Every line holding the string "black" is to be copied from the entries below.
Recorded data section start
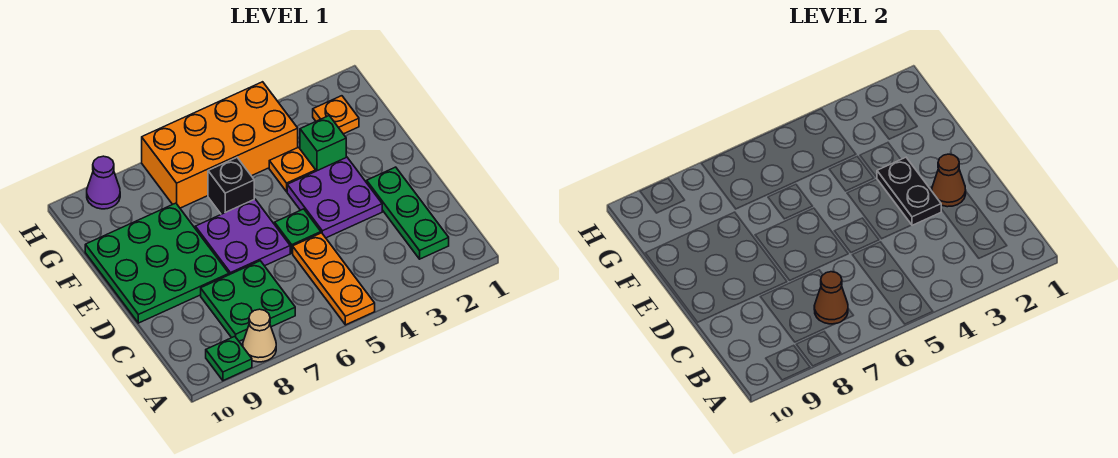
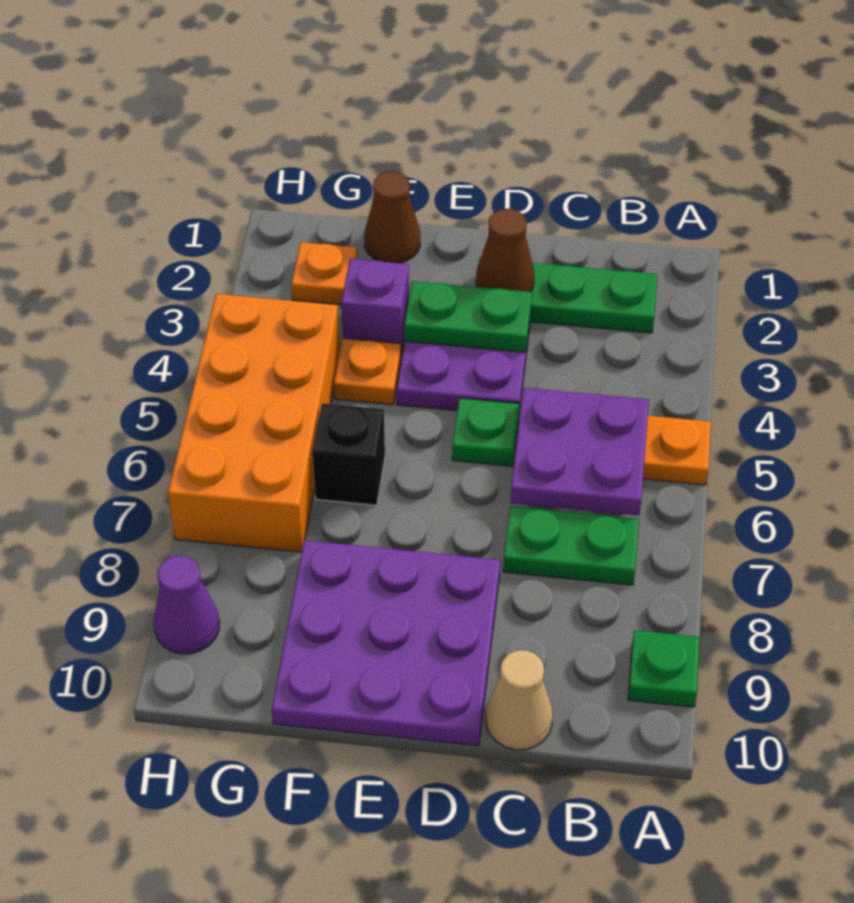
tan cone A8 level 1 -> tan cone C10 level 1
green plate B7:C8 level 1 -> green plate B7:C7 level 1
brown cone B7 level 2 -> brown cone F1 level 1
black plate D3:E3 level 2 -> green plate D3:E3 level 2
purple plate D6:E7 level 1 -> purple plate B5:C6 level 2
green plate D8:F10 level 1 -> purple plate D8:F10 level 1
green brick F3 level 1 -> purple brick F3 level 1

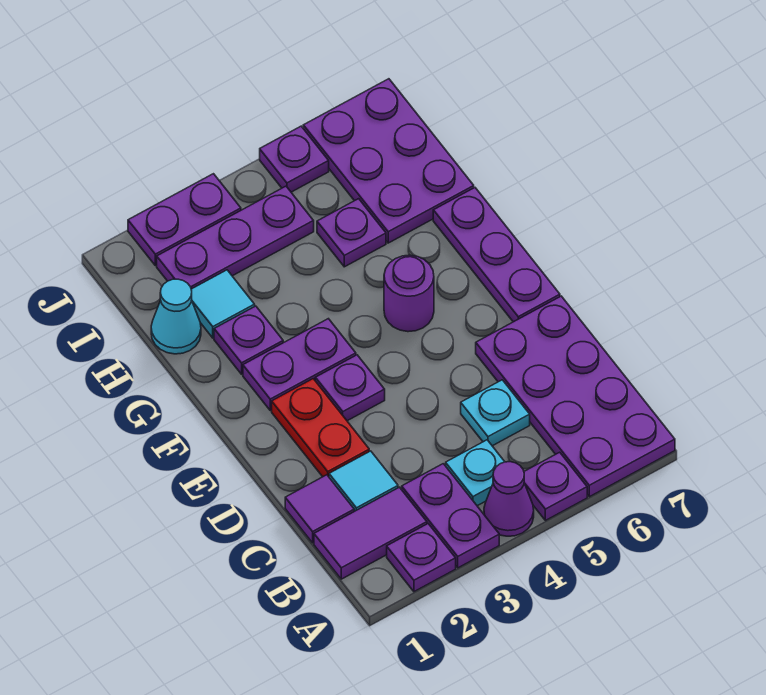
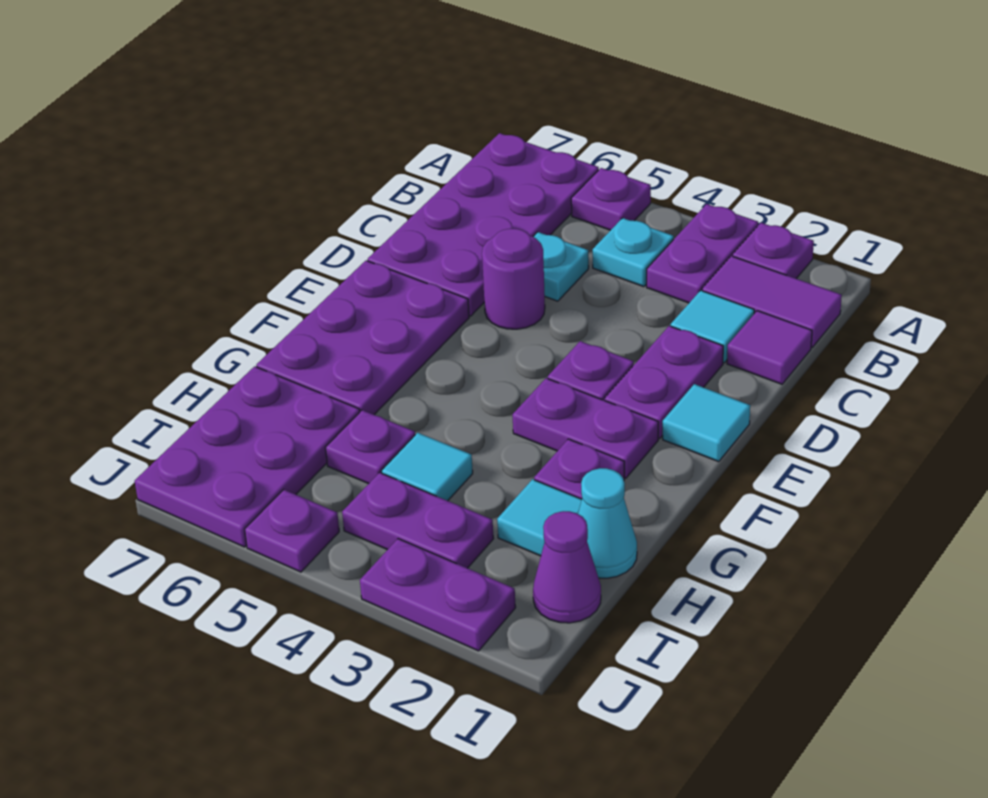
purple cone A4 level 1 -> purple cone I1 level 1
red plate D2:E2 level 1 -> purple plate D2:E2 level 1
none -> cyan tile E1 level 1
purple plate E7:G7 level 1 -> purple plate E6:G7 level 1
purple round brick F5 level 1 -> purple round brick D5 level 1
none -> cyan tile H4 level 1
purple plate I2:I4 level 1 -> purple plate I3:I4 level 1

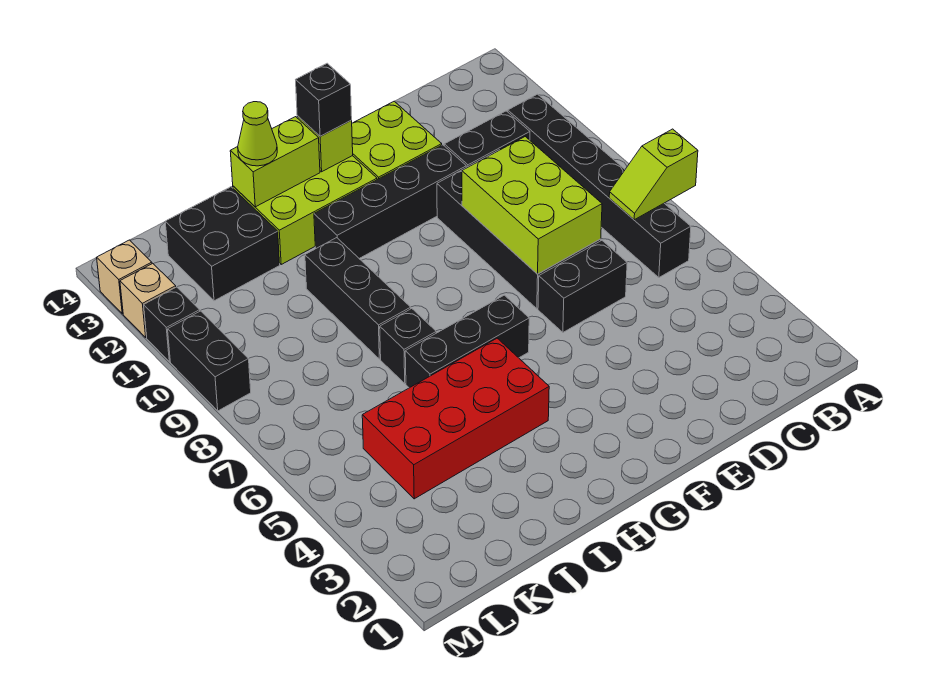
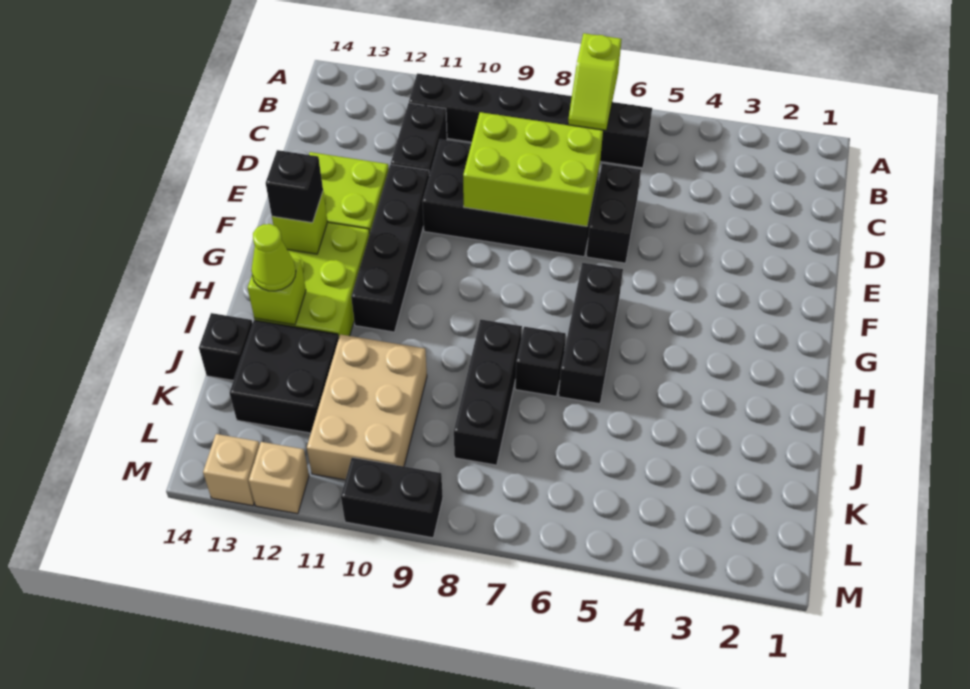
red brick H4:K5 level 1 -> none
lime brick H13:I13 level 2 -> lime brick I13 level 2
black brick I8:I10 level 1 -> black brick I8:K8 level 1
none -> tan brick J10:L11 level 1
black brick M11 level 1 -> black brick J14 level 1

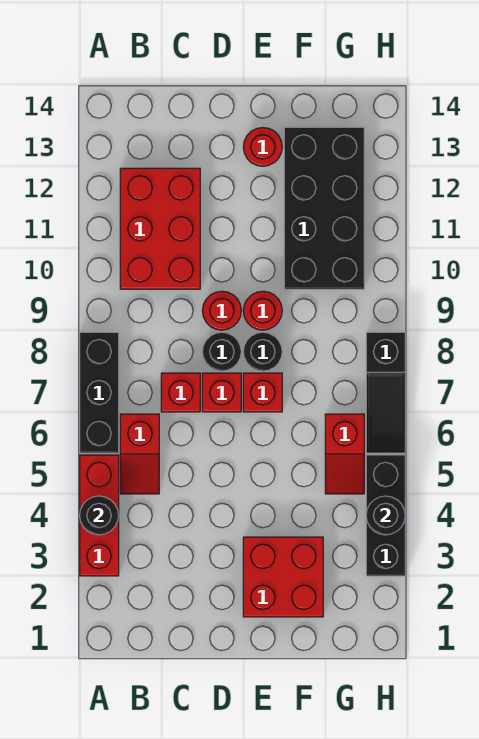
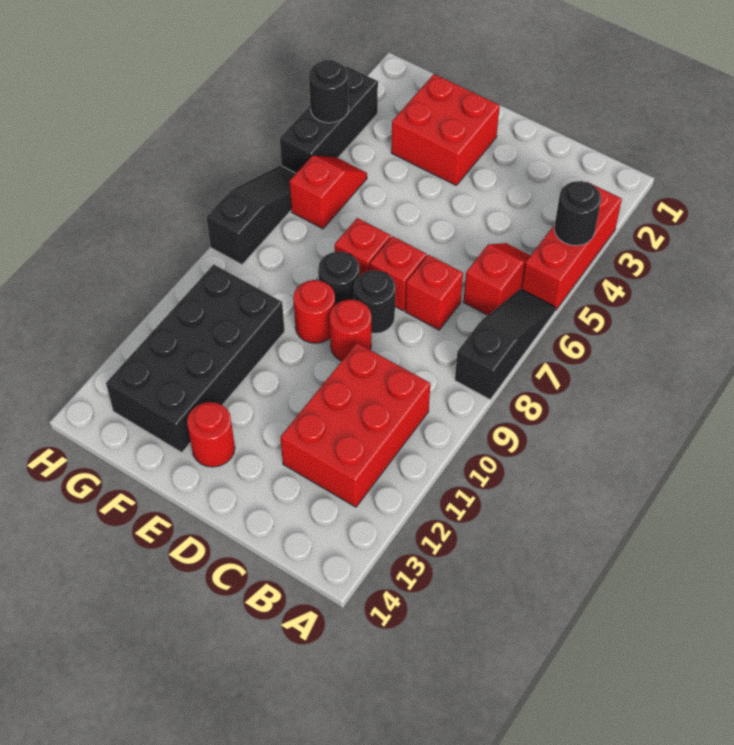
black brick A6:A8 level 1 -> black slope A6:A8 level 1 top 8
Recorded data section end
* [Written solution]:
black plate D3:E3 level 2 -> green plate D3:E3 level 2
black brick I8:I10 level 1 -> black brick I8:K8 level 1
black brick M11 level 1 -> black brick J14 level 1
black brick A6:A8 level 1 -> black slope A6:A8 level 1 top 8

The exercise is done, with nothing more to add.